Data below:

= Beginning of Section =

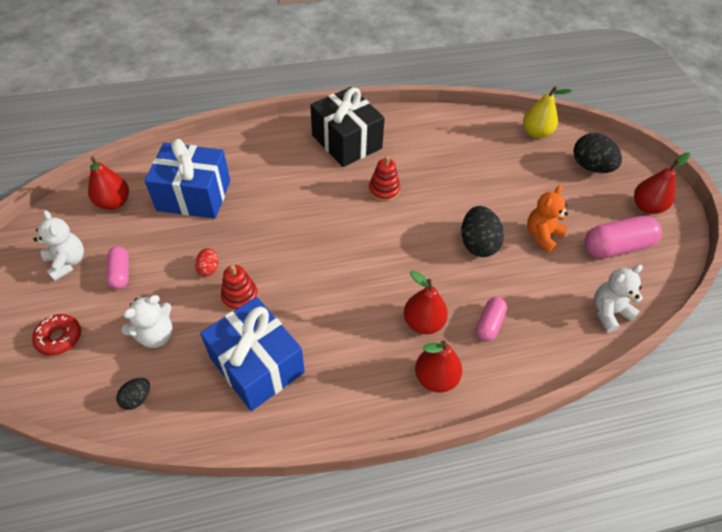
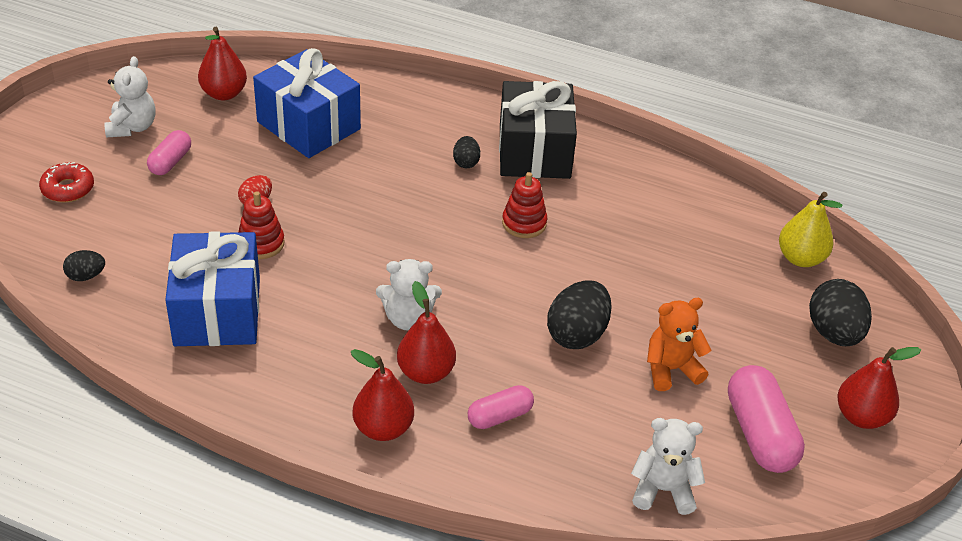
camera: 35 degrees right, 10 degrees down
(156, 335) = (151, 233): white teddy bear -> white teddy bear (408, 319)
(315, 169) = (466, 162): none -> black egg
(616, 247) = (760, 434): pink capsule -> pink capsule turned 60 degrees clockwise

= End of Section =

What needs to be done: Your output must contain exactly the lines from the one containing "(156, 335) = (151, 233): white" to the final line of the data above, and no other text.

Response for this exercise:
(156, 335) = (151, 233): white teddy bear -> white teddy bear (408, 319)
(315, 169) = (466, 162): none -> black egg
(616, 247) = (760, 434): pink capsule -> pink capsule turned 60 degrees clockwise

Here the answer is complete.